WHAT YOU HAVE TO DO |
Copy the data exactly as it appears, and do not include any pictures.

INFORMATION PROVIDED |

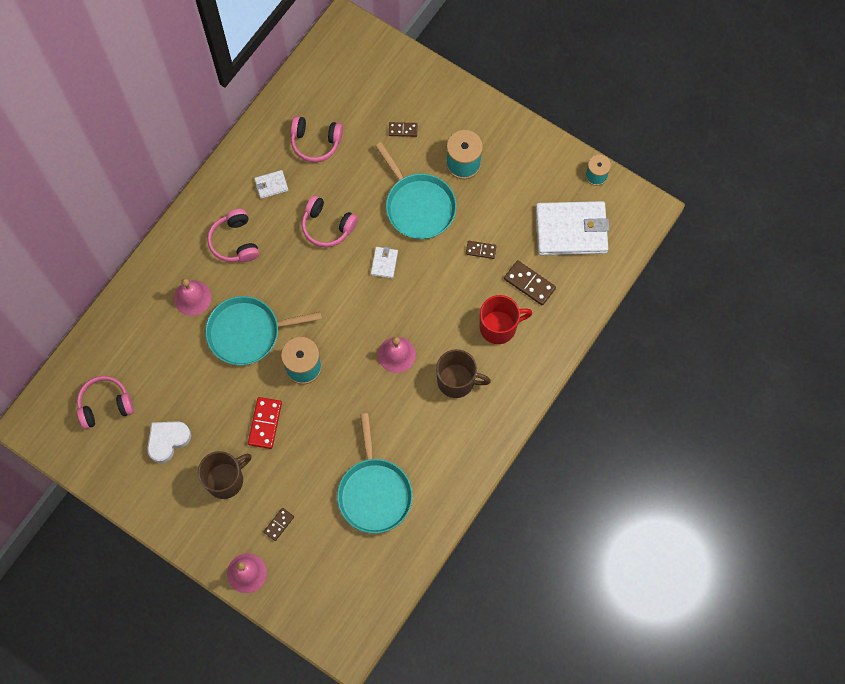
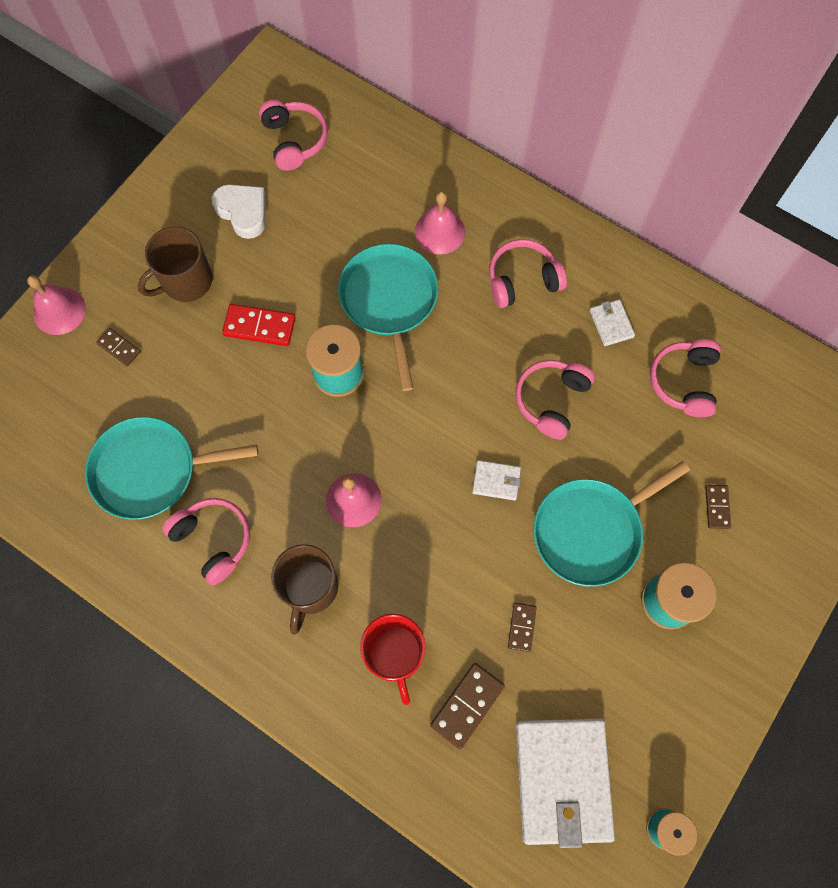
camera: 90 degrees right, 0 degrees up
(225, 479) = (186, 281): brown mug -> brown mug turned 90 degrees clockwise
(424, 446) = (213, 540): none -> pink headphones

EXPECTED ANSWER |
camera: 90 degrees right, 0 degrees up
(225, 479) = (186, 281): brown mug -> brown mug turned 90 degrees clockwise
(424, 446) = (213, 540): none -> pink headphones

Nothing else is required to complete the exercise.